··· LISTED RECORDS ···

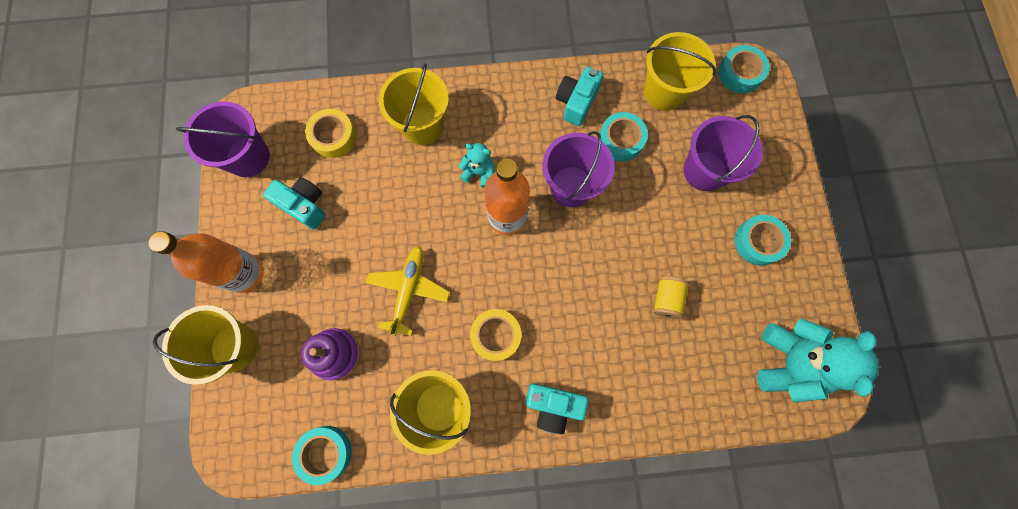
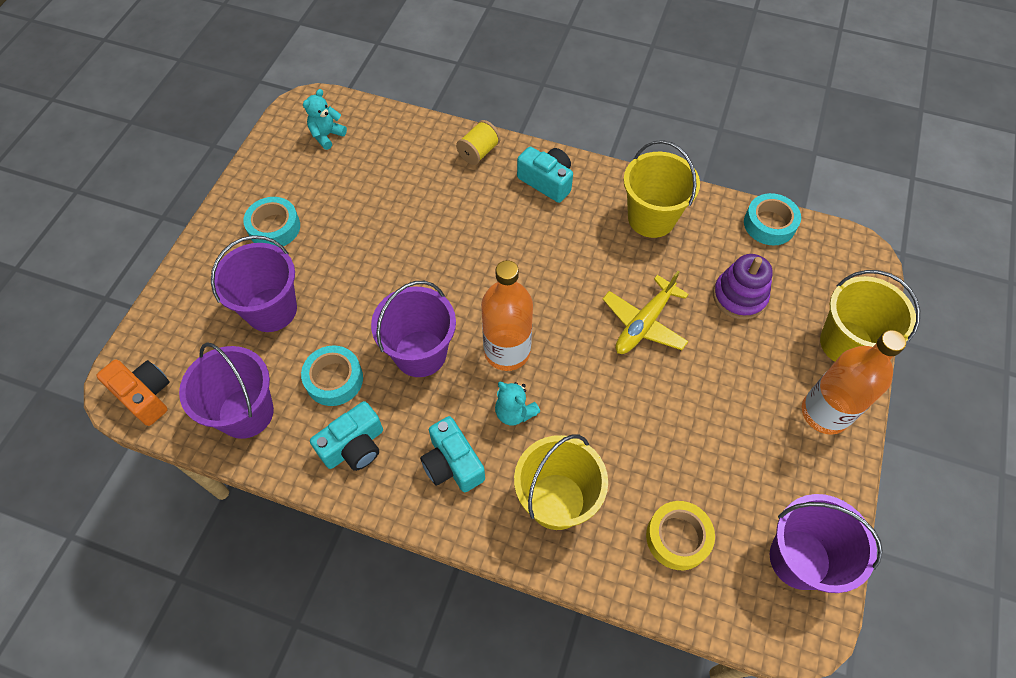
camera: 155 degrees left, 15 degrees down
(304, 206) = (738, 462): turquoise camera -> turquoise camera (452, 464)
(496, 335) = (572, 251): yellow tape -> none
(664, 92) = (246, 413): yellow bucket -> purple bucket
(666, 300) = (395, 217): yellow spool -> yellow spool (479, 152)
(740, 73) = (145, 396): turquoise tape -> orange camera
(788, 363) = (327, 135): turquoise teddy bear -> turquoise teddy bear, size x0.51

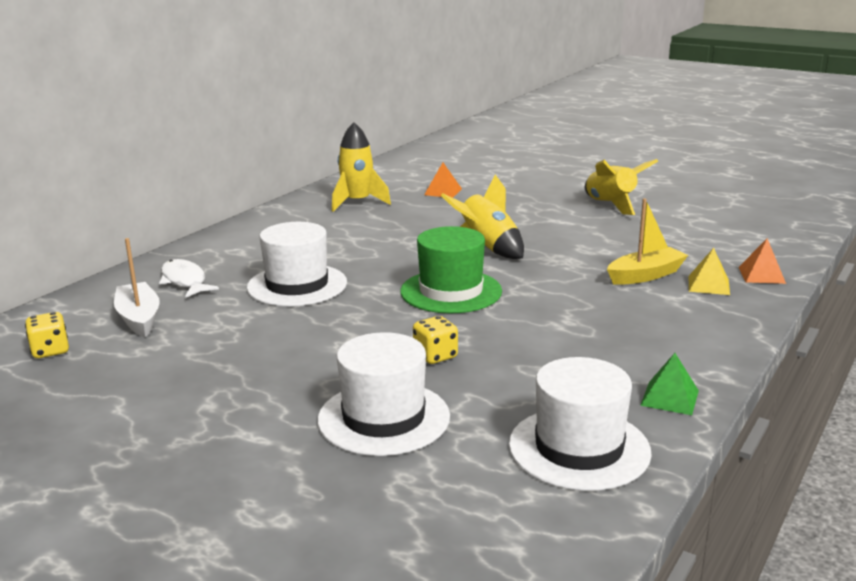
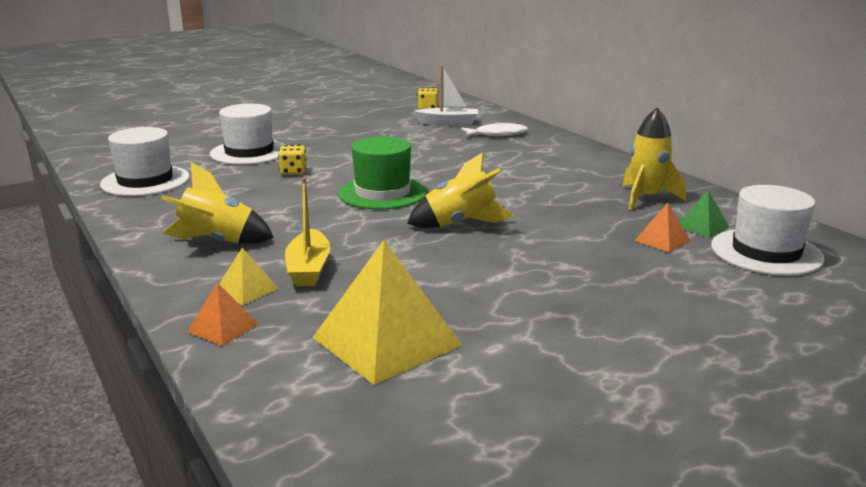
camera: 115 degrees right, 0 degrees up
(297, 285) = (454, 156): white hat -> white hat (766, 252)
(611, 205) = (534, 323): yellow rocket -> yellow rocket (217, 241)
(670, 398) = (137, 214): green pyramid -> green pyramid (702, 226)
(691, 231) = (386, 341): none -> yellow pyramid

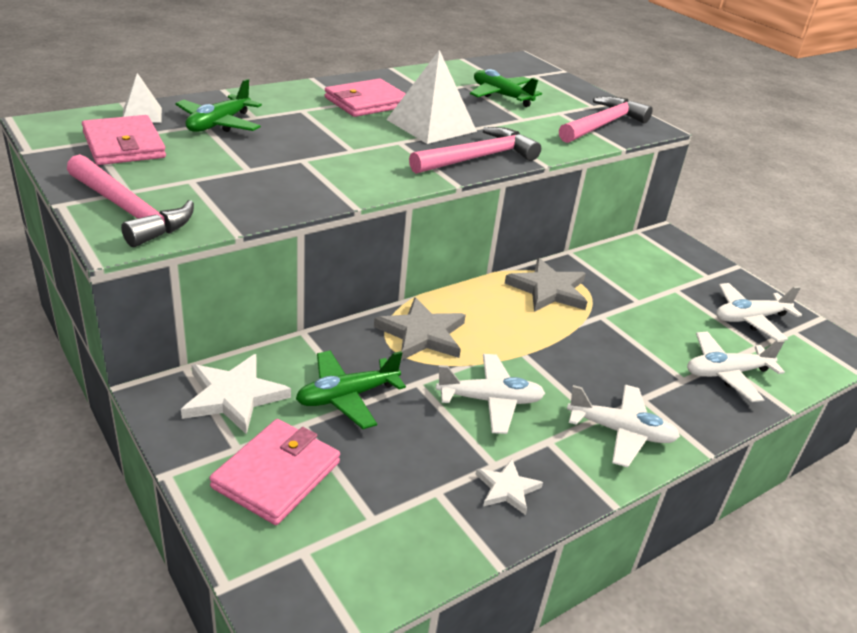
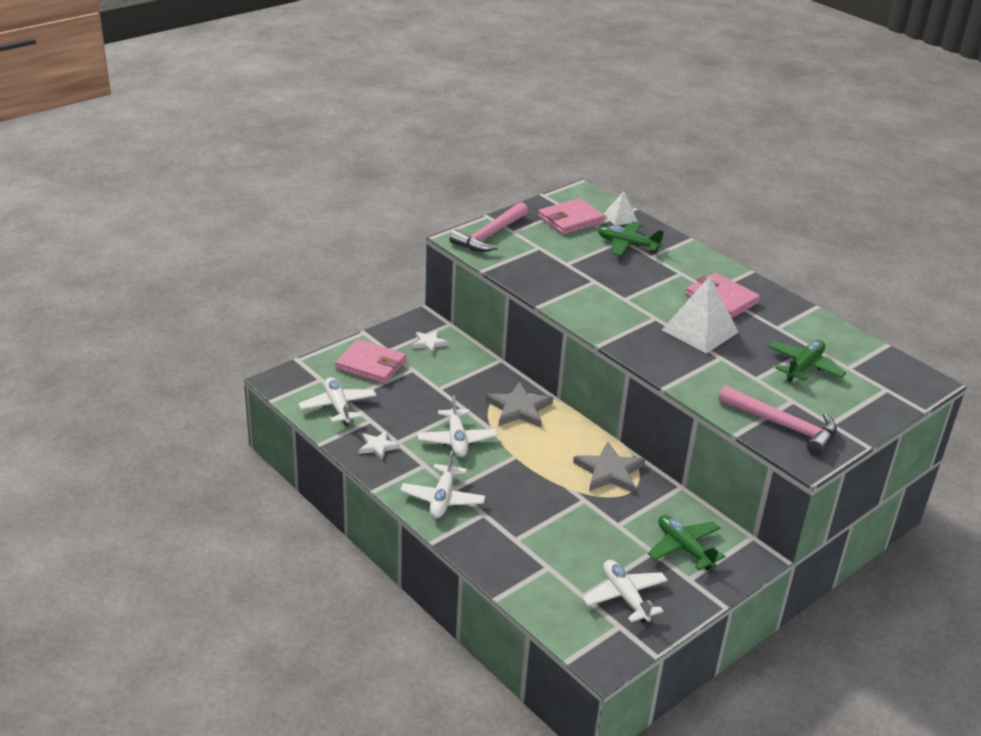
camera: 85 degrees right, 0 degrees up
(234, 396) = (429, 343): white star -> white star, size x0.58
(347, 396) = (442, 382): green plane -> green plane (684, 548)
(477, 158) = (651, 354): pink hammer -> none
(726, 373) = (532, 566): white plane -> white plane (338, 407)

···

DIRECTIONS FOR THIS TASK
Could you state how many lines of the records contain "turquoise"? Give the number and nothing else.

WRITTEN SOLUTION
3